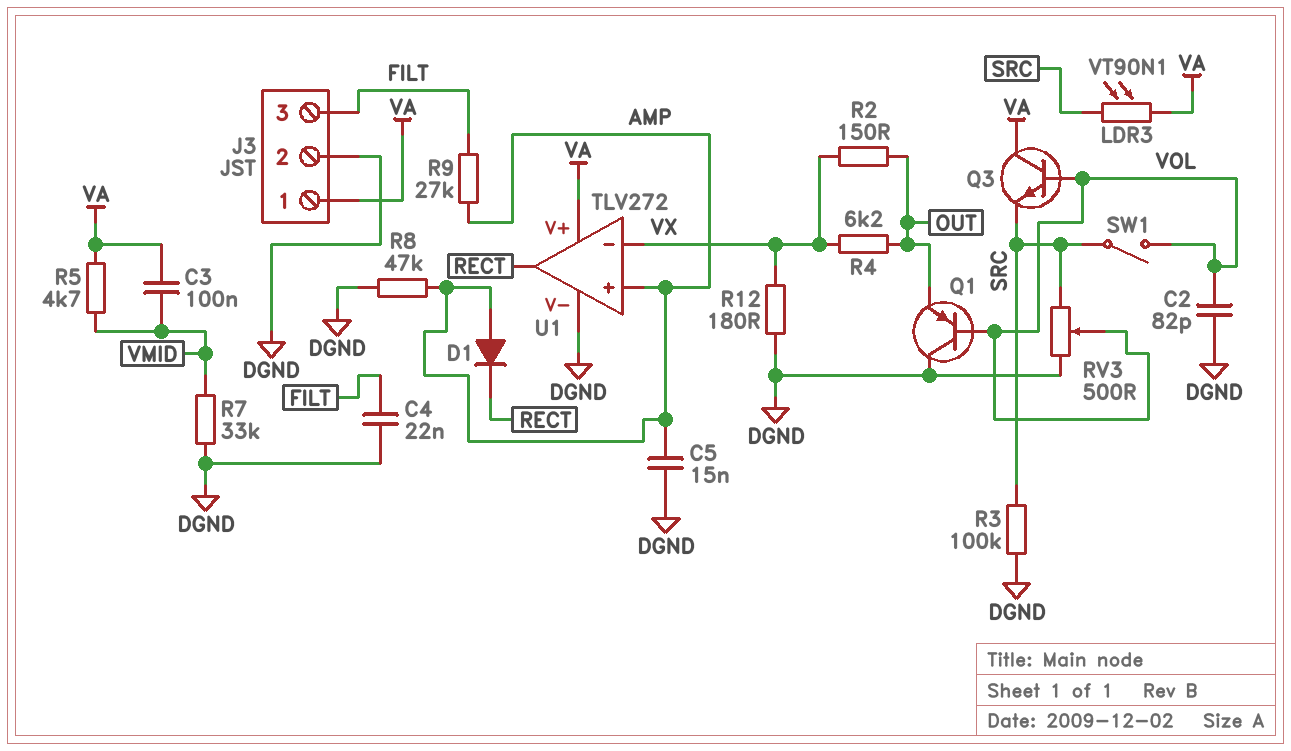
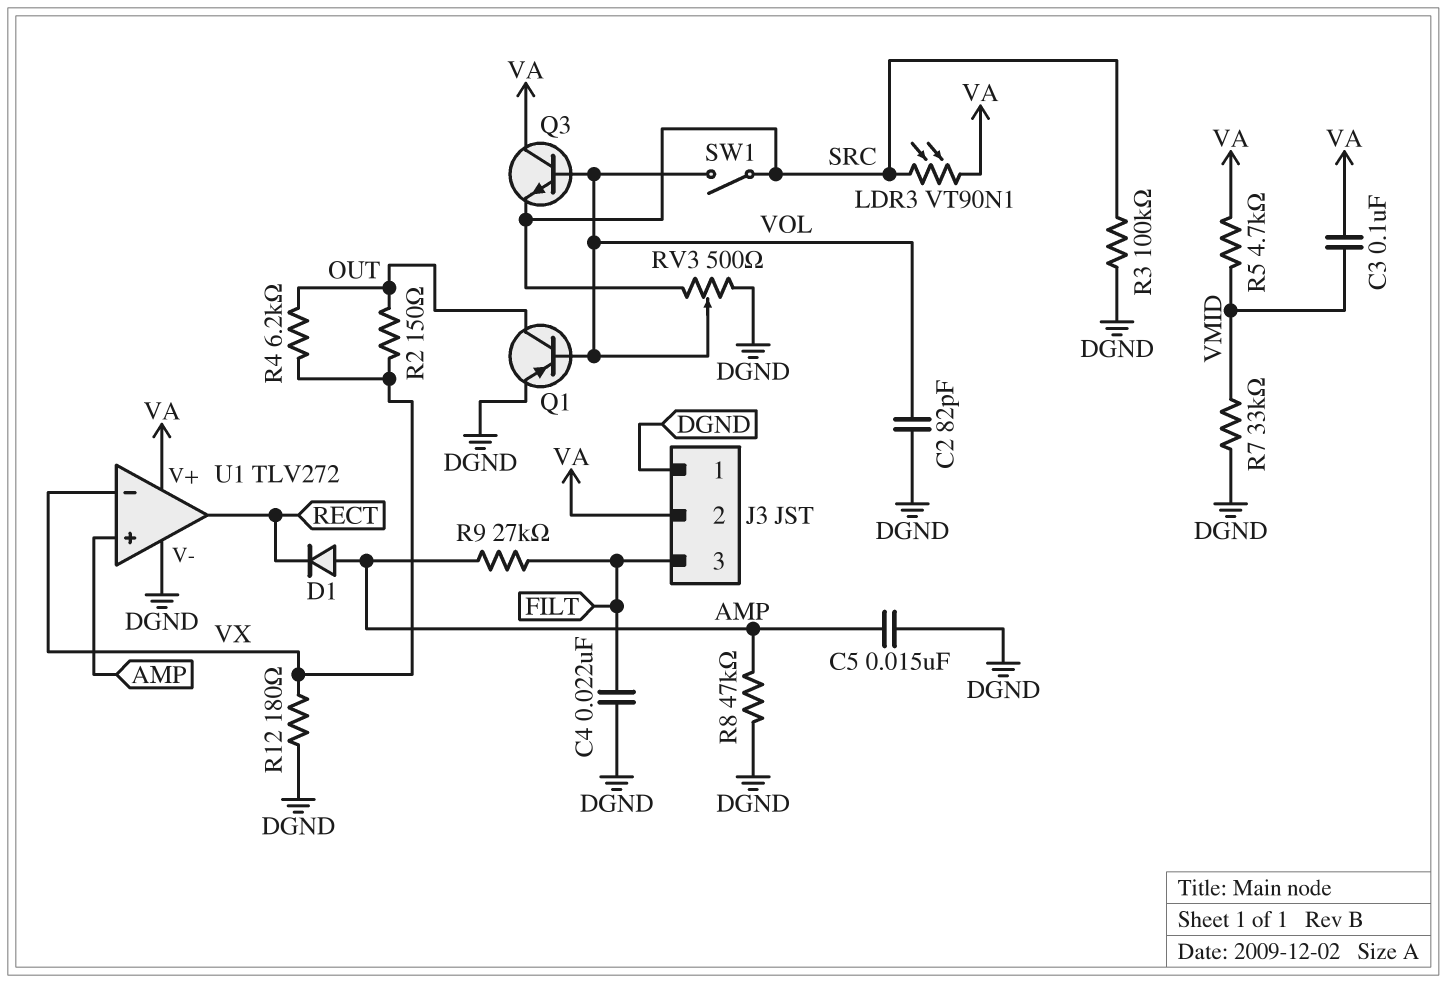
J3 pin 1: VA -> DGND
J3 pin 2: DGND -> VA
Q1: PNP (B VOL, C DGND, E OUT) -> PNP (B VOL, C OUT, E DGND)

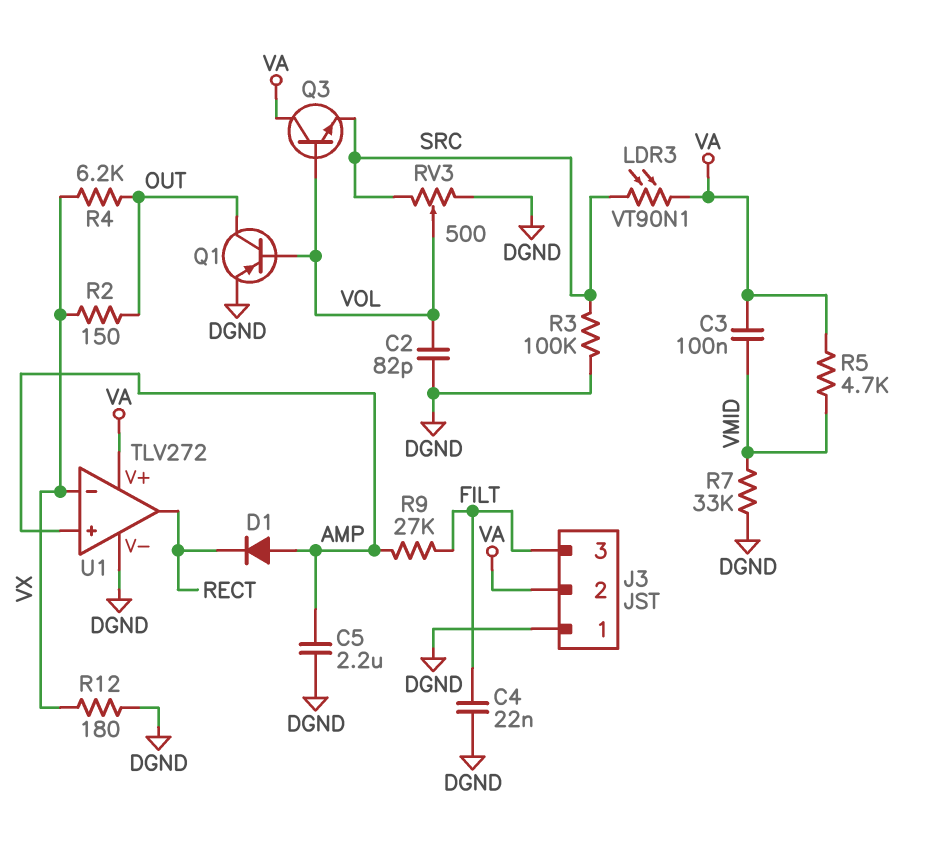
C5: 15nF (AMP, DGND) -> 2.2uF (AMP, DGND)
R8: 47k (AMP, DGND) -> none
SW1: switch (SRC, VOL) -> none

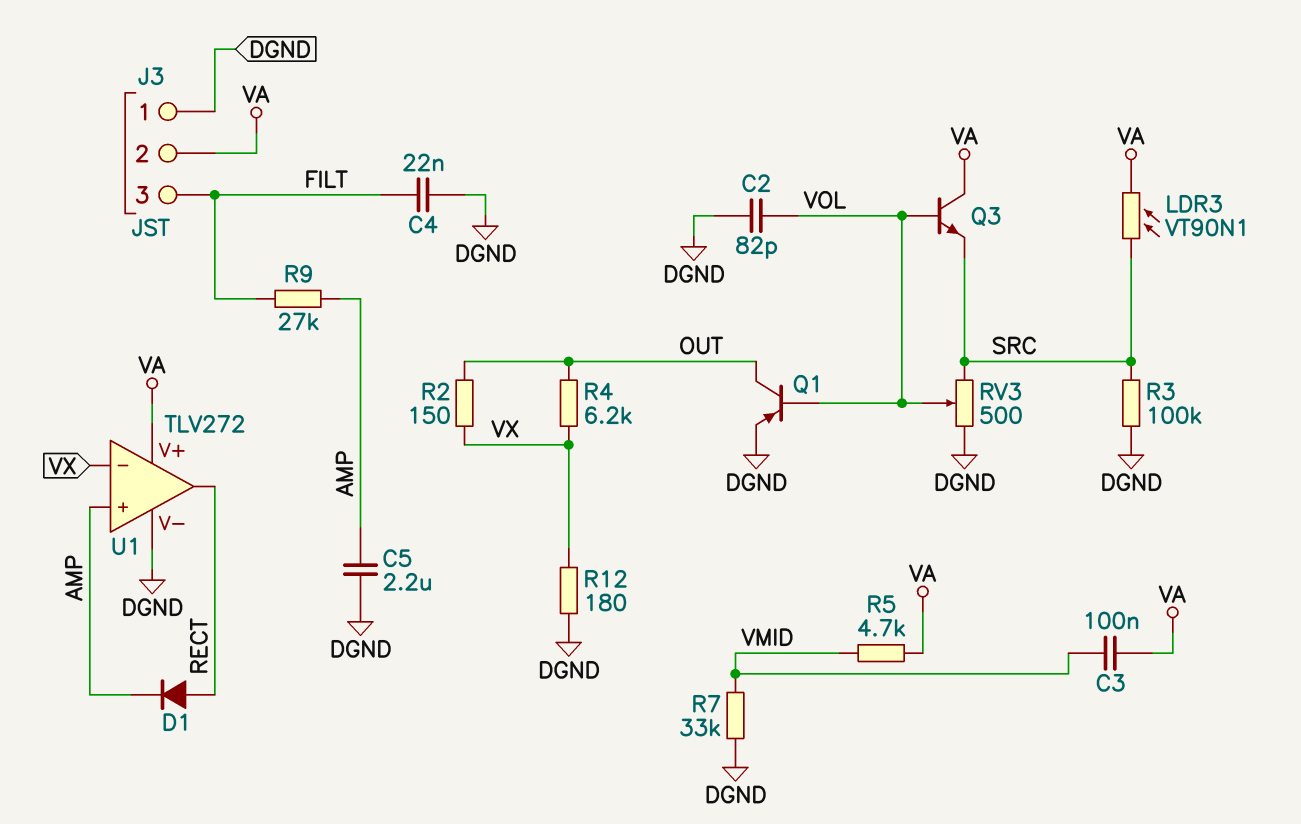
D1: diode (A AMP, K RECT) -> diode (A RECT, K AMP)

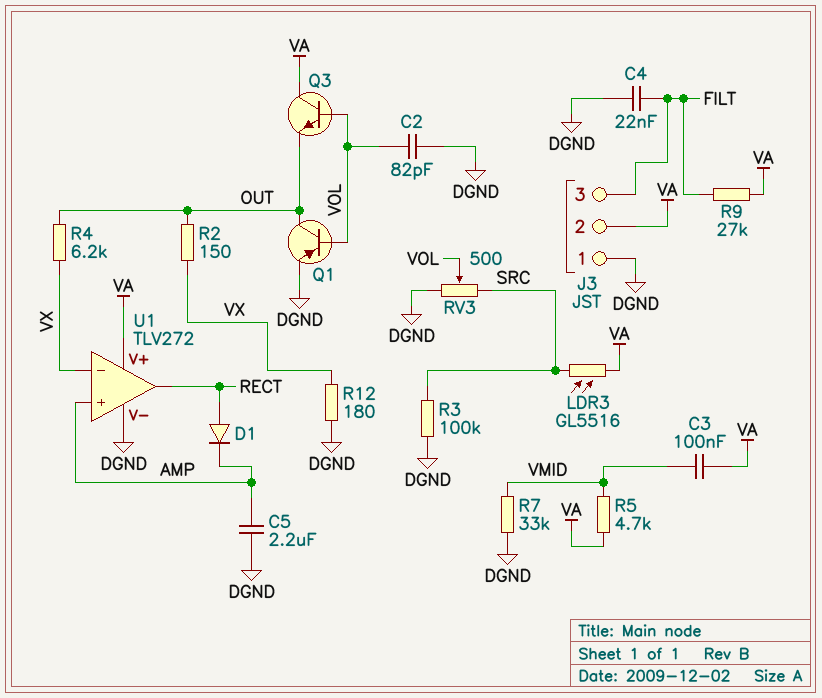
LDR3: VT90N1 (SRC, VA) -> GL5516 (SRC, VA)
Q3: NPN (B VOL, C VA, E SRC) -> NPN (B VOL, C VA, E OUT)
R9: 27k (AMP, FILT) -> 27k (FILT, VA)

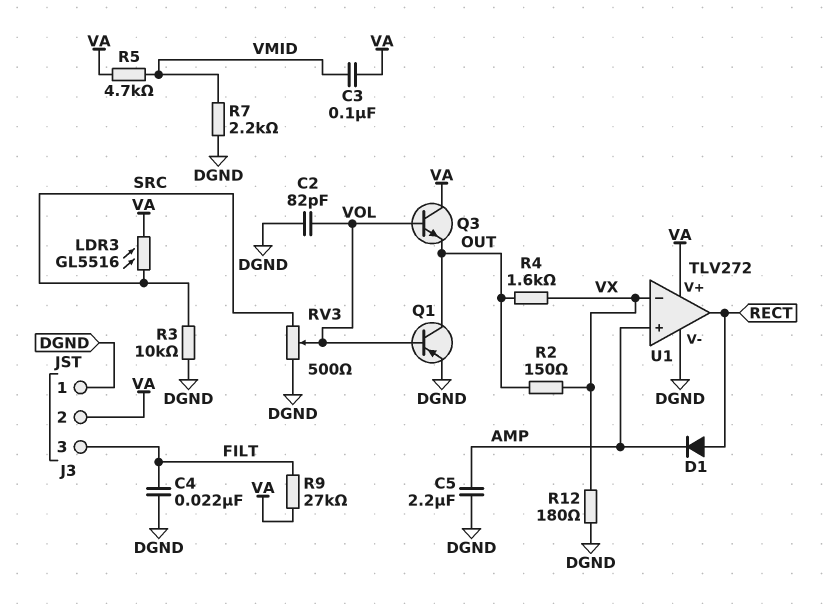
R3: 100k (DGND, SRC) -> 10k (DGND, SRC)
R4: 6.2k (OUT, VX) -> 1.6k (OUT, VX)
R7: 33k (DGND, VMID) -> 2.2k (DGND, VMID)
════════
Every line in the listing above that mentions "none" should be returned.

R8: 47k (AMP, DGND) -> none
SW1: switch (SRC, VOL) -> none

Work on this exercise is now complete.